**TASK STATEMENT**. Find the line with "gray trapezoid: (765, 87)" in the entries below, then output every line from it down to the line with "brown diamond: (556, 1013)", exactly and with no pictures.

**Records from a data collection**.
▼
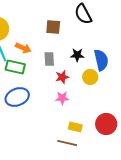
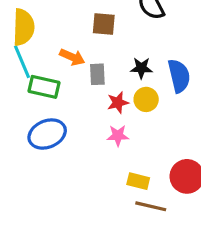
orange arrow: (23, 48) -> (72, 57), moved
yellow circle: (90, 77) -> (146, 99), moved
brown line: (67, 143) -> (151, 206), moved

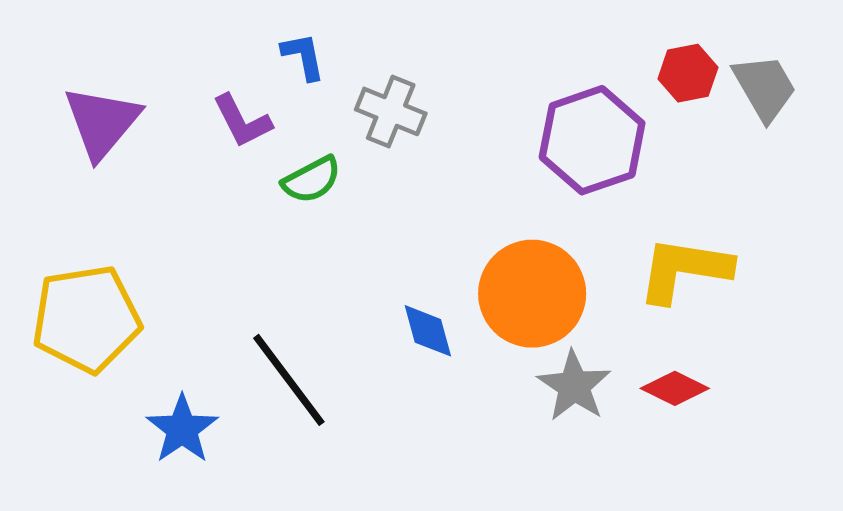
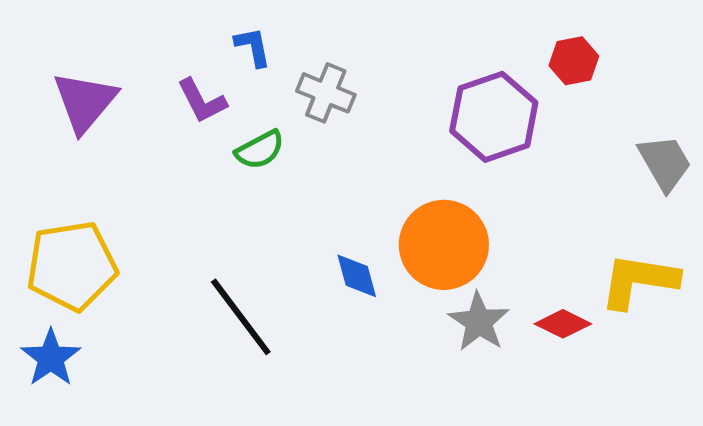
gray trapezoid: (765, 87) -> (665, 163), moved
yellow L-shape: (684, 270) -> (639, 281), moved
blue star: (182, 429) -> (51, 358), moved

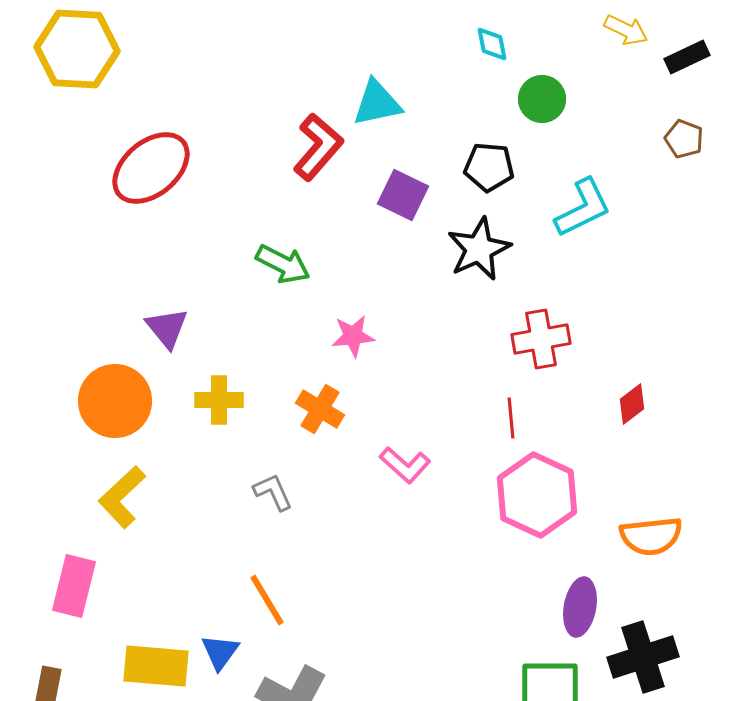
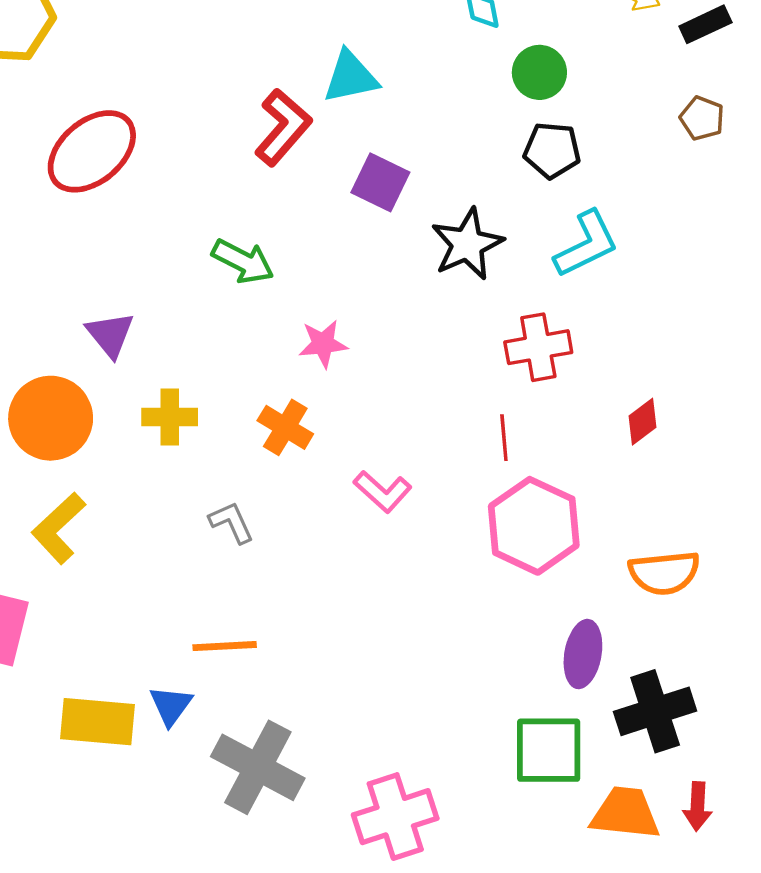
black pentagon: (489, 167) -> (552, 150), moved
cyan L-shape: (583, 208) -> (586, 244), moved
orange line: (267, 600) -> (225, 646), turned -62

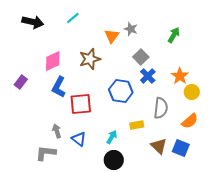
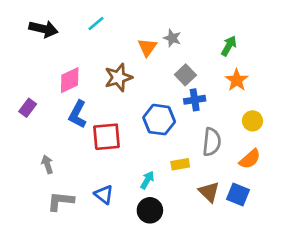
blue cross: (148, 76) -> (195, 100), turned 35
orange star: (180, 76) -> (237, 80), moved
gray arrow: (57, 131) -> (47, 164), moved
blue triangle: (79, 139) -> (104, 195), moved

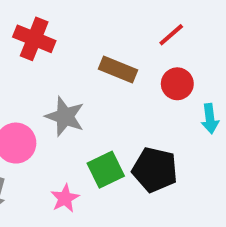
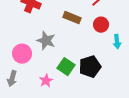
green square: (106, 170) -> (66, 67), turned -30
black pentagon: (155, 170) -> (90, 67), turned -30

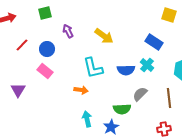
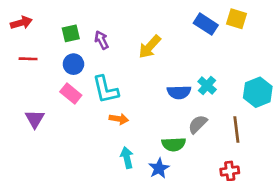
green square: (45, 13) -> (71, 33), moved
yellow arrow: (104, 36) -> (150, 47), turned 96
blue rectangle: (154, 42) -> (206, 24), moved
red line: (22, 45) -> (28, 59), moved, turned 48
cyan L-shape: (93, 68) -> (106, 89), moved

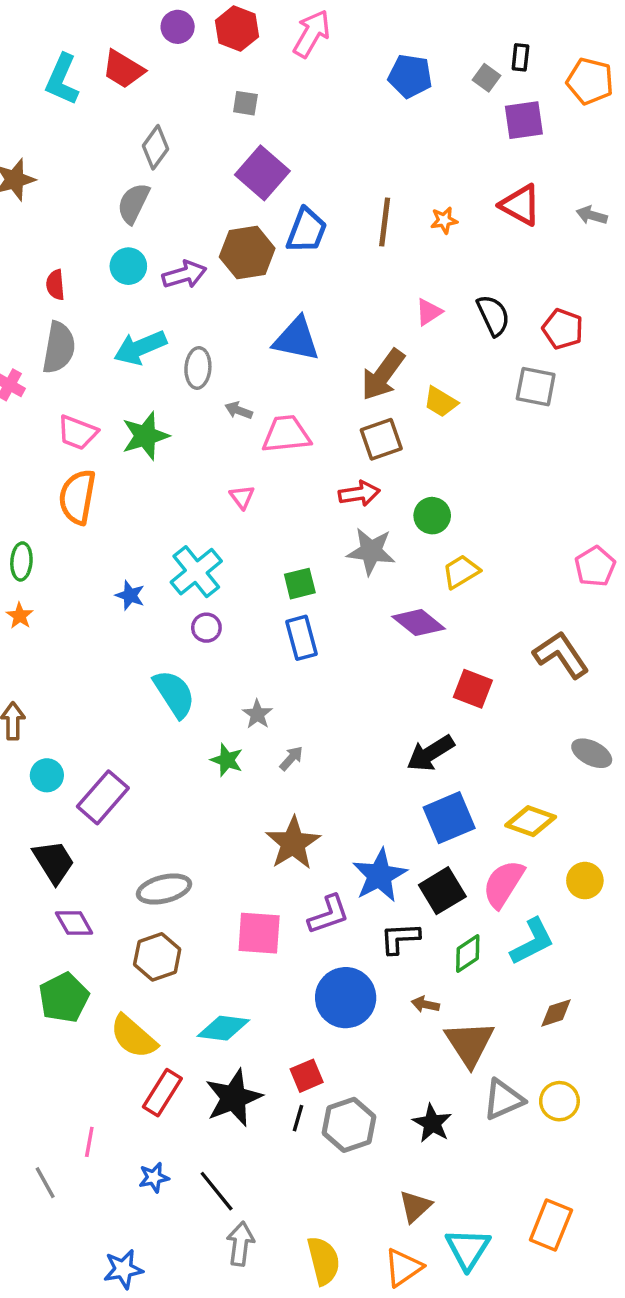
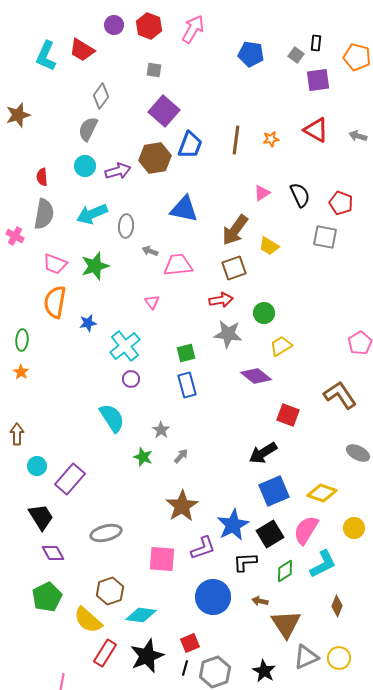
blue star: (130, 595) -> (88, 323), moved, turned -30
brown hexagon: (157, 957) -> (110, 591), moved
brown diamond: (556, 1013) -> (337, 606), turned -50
▲
▼
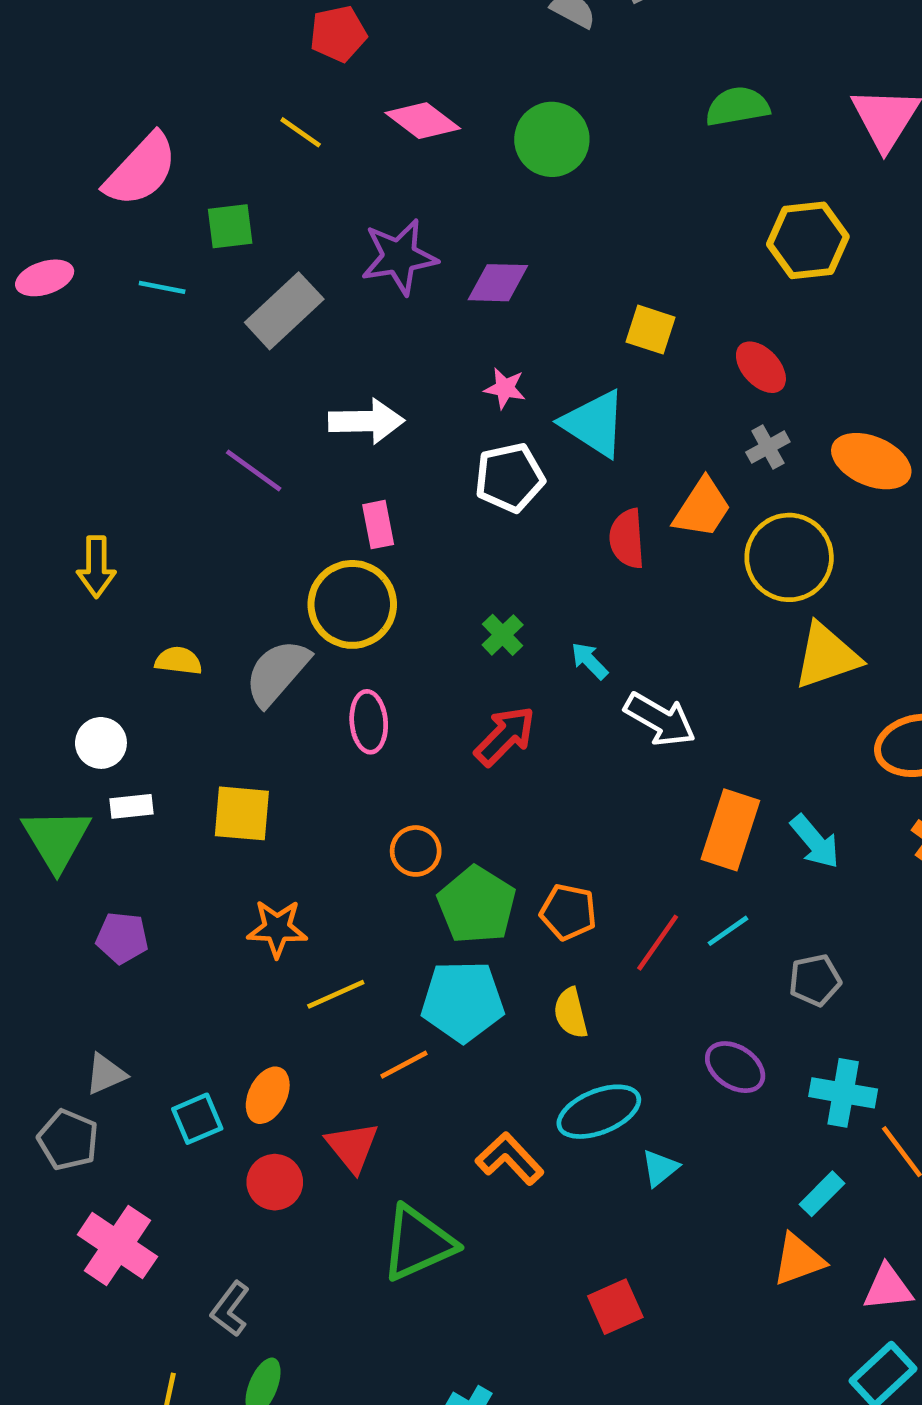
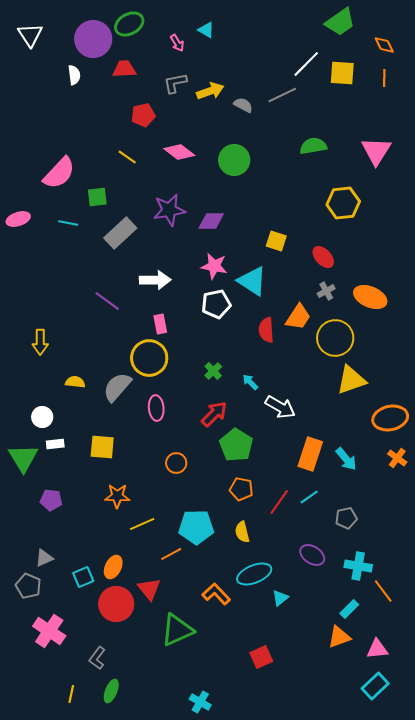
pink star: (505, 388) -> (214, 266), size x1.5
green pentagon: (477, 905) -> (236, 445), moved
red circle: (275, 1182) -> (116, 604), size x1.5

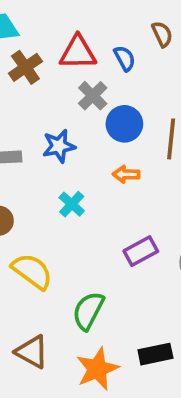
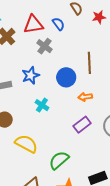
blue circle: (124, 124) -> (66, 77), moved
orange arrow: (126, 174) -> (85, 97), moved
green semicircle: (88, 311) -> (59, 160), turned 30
▲
**ANSWER TO THIS TASK**.
gray trapezoid: (765, 87) -> (665, 163), moved
yellow L-shape: (684, 270) -> (639, 281), moved
blue star: (182, 429) -> (51, 358), moved

black pentagon: (489, 167) -> (552, 150), moved
cyan L-shape: (583, 208) -> (586, 244), moved
orange line: (267, 600) -> (225, 646), turned -62

blue cross: (148, 76) -> (195, 100), turned 35
orange star: (180, 76) -> (237, 80), moved
gray arrow: (57, 131) -> (47, 164), moved
blue triangle: (79, 139) -> (104, 195), moved

green square: (106, 170) -> (66, 67), turned -30
black pentagon: (155, 170) -> (90, 67), turned -30

green square: (45, 13) -> (71, 33), moved
yellow arrow: (104, 36) -> (150, 47), turned 96
blue rectangle: (154, 42) -> (206, 24), moved
red line: (22, 45) -> (28, 59), moved, turned 48
cyan L-shape: (93, 68) -> (106, 89), moved

blue star: (130, 595) -> (88, 323), moved, turned -30
brown hexagon: (157, 957) -> (110, 591), moved
brown diamond: (556, 1013) -> (337, 606), turned -50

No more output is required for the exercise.